- PROVIDED MATERIAL -
= Beginning of Section =

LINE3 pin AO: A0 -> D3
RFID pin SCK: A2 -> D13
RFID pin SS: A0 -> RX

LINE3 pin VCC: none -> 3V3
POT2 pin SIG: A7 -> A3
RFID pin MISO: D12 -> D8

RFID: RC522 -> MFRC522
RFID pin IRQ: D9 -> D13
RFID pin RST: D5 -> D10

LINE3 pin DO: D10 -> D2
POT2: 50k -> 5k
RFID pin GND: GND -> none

= End of Section =

- WHAT IS NEEDED -
Each line that has the word "none" counts once. How many such lines are in the data? Give the number alone.

- ANSWER BELOW -
2